- [Required work]:
Start at the first line of the material below and retype each line through the one containing "TOF pin XSHUT: D6 -> D8", exactly.

- [Dataset records]:
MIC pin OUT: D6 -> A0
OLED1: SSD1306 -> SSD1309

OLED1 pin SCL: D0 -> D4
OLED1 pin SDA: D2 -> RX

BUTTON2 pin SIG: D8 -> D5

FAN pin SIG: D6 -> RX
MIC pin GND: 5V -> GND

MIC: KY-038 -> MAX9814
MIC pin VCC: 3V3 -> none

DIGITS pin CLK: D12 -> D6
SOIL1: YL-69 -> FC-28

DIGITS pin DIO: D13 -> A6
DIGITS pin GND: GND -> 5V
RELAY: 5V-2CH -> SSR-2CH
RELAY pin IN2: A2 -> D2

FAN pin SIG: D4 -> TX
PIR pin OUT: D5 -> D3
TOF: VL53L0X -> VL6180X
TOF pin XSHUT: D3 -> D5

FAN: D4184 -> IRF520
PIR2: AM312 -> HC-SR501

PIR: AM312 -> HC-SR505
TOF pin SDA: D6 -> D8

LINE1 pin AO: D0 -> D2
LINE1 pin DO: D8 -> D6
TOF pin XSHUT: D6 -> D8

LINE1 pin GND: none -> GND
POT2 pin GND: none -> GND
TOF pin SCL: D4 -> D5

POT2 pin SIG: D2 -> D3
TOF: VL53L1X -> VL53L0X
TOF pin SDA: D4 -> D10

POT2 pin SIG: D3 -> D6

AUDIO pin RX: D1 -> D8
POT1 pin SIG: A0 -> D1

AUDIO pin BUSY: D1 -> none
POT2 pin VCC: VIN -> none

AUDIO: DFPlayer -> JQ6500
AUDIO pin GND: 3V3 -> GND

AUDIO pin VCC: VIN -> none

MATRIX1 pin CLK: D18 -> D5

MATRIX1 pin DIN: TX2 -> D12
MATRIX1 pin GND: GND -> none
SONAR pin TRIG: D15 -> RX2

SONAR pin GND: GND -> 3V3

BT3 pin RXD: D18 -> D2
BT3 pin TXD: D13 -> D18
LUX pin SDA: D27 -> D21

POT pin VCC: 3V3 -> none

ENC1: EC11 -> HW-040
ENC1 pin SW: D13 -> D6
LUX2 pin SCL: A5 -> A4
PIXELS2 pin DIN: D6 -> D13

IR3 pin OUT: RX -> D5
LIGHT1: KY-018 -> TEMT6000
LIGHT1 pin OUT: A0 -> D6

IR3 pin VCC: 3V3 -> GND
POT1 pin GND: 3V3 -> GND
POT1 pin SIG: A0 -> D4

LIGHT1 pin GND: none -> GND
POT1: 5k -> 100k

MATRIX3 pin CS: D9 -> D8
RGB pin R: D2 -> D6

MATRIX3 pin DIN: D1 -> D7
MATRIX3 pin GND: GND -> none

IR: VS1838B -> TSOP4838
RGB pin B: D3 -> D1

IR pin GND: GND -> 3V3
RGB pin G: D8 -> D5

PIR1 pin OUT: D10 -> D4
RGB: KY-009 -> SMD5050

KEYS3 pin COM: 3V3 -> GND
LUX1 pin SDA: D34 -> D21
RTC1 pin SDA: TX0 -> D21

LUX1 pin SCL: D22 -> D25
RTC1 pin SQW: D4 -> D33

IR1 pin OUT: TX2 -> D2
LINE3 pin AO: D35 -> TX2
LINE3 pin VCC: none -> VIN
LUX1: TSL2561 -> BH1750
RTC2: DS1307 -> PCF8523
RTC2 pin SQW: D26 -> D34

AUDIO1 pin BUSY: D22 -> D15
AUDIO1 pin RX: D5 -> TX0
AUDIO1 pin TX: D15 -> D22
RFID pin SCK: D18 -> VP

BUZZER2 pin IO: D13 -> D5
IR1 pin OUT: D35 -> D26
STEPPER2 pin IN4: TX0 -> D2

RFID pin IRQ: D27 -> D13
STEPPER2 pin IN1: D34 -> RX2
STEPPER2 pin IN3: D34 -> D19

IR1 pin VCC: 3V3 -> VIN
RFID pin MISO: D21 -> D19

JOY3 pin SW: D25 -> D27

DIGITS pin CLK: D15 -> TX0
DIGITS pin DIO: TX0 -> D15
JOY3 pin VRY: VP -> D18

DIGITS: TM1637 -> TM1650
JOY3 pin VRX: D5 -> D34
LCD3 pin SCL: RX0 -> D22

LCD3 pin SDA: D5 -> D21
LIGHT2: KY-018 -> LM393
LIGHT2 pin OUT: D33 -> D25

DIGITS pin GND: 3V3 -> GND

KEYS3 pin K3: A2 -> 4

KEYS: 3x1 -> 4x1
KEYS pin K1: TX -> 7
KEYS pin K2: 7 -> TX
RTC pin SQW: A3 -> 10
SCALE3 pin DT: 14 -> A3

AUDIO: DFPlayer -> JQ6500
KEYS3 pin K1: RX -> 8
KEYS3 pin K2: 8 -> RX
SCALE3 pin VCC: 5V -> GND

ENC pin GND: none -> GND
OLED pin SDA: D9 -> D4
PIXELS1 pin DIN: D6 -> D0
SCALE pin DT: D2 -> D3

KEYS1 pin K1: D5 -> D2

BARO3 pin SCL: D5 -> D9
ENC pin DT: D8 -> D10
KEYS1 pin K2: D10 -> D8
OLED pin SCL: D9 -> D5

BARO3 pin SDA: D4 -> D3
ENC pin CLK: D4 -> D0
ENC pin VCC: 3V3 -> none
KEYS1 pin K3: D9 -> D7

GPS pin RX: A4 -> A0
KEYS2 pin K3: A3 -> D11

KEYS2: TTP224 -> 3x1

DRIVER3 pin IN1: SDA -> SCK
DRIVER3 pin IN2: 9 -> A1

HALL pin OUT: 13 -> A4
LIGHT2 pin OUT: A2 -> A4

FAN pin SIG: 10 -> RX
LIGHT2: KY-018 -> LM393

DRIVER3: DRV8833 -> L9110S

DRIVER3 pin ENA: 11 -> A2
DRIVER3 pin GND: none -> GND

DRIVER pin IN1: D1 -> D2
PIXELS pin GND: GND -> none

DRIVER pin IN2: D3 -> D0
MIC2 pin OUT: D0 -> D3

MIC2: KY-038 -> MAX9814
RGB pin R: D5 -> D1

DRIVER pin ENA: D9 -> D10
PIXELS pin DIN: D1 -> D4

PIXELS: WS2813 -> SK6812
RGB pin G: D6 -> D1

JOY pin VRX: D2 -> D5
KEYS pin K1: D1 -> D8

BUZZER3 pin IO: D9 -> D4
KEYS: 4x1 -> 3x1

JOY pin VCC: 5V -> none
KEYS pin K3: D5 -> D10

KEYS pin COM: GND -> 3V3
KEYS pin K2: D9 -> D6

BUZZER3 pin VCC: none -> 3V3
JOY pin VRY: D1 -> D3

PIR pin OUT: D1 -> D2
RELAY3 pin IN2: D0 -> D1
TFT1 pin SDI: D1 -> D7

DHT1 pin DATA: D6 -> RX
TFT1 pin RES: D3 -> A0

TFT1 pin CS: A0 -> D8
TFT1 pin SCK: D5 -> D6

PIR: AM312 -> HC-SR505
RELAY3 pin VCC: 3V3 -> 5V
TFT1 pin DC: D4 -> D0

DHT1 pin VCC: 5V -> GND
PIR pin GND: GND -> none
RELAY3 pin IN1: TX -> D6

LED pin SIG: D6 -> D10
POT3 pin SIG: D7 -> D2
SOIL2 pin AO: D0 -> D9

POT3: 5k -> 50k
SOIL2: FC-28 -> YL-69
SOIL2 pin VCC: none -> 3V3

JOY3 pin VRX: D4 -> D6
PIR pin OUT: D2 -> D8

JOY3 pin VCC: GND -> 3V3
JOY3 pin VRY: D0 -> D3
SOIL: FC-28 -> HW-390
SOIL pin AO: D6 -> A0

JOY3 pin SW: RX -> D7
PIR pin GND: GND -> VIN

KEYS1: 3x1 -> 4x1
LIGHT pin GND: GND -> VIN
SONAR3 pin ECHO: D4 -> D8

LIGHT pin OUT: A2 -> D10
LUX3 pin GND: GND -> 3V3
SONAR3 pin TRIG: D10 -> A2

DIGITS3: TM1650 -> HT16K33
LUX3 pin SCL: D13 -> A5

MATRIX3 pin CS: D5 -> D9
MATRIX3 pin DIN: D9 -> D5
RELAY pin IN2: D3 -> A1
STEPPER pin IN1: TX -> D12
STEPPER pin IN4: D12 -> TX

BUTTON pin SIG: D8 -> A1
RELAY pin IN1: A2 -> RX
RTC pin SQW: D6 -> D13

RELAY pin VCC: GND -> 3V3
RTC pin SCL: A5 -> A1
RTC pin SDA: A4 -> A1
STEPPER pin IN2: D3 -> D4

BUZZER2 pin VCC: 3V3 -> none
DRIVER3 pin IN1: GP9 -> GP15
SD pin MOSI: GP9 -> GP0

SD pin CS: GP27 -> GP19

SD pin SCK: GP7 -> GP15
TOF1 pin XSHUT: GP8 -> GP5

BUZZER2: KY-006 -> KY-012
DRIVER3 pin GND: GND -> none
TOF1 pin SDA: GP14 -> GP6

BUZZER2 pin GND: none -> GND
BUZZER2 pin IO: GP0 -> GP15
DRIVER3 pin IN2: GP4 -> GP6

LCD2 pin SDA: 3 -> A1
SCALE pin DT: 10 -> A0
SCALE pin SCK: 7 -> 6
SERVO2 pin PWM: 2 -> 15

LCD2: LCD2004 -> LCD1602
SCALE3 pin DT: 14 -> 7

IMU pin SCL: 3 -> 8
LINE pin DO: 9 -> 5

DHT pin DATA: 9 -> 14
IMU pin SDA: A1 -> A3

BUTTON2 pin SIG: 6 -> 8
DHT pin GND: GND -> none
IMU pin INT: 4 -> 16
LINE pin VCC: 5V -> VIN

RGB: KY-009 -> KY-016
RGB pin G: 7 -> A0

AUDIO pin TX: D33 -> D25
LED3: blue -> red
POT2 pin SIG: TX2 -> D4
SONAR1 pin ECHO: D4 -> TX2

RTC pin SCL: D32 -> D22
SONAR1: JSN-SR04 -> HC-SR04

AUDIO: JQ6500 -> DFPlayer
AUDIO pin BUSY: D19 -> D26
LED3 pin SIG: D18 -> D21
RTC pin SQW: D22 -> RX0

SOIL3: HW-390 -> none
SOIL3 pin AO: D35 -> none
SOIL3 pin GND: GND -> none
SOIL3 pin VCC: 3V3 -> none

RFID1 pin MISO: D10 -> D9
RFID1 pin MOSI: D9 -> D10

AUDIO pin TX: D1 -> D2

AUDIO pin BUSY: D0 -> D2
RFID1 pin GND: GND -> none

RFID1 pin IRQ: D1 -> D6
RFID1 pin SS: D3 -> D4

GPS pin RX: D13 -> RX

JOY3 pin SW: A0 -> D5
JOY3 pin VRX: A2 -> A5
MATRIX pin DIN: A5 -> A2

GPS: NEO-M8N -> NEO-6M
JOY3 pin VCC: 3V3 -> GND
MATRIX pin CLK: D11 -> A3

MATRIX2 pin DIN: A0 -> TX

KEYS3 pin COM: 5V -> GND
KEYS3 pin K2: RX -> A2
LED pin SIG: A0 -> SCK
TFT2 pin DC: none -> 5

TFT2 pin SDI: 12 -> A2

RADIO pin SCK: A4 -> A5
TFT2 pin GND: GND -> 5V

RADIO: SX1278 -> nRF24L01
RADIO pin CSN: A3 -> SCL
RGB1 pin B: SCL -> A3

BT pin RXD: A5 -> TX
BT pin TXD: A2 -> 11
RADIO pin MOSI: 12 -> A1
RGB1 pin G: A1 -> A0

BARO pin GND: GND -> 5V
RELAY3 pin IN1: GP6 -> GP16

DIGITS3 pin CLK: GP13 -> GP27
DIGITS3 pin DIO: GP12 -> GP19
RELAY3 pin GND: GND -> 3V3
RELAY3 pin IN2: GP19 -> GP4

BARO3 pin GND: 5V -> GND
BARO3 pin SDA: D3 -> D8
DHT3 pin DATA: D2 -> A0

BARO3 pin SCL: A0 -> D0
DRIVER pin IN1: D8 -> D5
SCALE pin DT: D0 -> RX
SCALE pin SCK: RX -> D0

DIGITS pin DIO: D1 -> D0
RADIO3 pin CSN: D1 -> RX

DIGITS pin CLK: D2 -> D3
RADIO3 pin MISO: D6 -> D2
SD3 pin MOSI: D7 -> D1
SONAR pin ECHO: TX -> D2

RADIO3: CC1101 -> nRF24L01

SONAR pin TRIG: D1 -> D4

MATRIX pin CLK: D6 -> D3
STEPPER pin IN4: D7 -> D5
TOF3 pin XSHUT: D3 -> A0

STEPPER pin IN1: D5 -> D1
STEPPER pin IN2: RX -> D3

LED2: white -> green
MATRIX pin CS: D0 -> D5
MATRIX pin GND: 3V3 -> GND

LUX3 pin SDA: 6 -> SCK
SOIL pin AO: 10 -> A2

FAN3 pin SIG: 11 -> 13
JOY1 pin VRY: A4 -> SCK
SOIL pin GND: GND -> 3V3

- [Your solution]:
MIC pin OUT: D6 -> A0
OLED1: SSD1306 -> SSD1309

OLED1 pin SCL: D0 -> D4
OLED1 pin SDA: D2 -> RX

BUTTON2 pin SIG: D8 -> D5

FAN pin SIG: D6 -> RX
MIC pin GND: 5V -> GND

MIC: KY-038 -> MAX9814
MIC pin VCC: 3V3 -> none

DIGITS pin CLK: D12 -> D6
SOIL1: YL-69 -> FC-28

DIGITS pin DIO: D13 -> A6
DIGITS pin GND: GND -> 5V
RELAY: 5V-2CH -> SSR-2CH
RELAY pin IN2: A2 -> D2

FAN pin SIG: D4 -> TX
PIR pin OUT: D5 -> D3
TOF: VL53L0X -> VL6180X
TOF pin XSHUT: D3 -> D5

FAN: D4184 -> IRF520
PIR2: AM312 -> HC-SR501

PIR: AM312 -> HC-SR505
TOF pin SDA: D6 -> D8

LINE1 pin AO: D0 -> D2
LINE1 pin DO: D8 -> D6
TOF pin XSHUT: D6 -> D8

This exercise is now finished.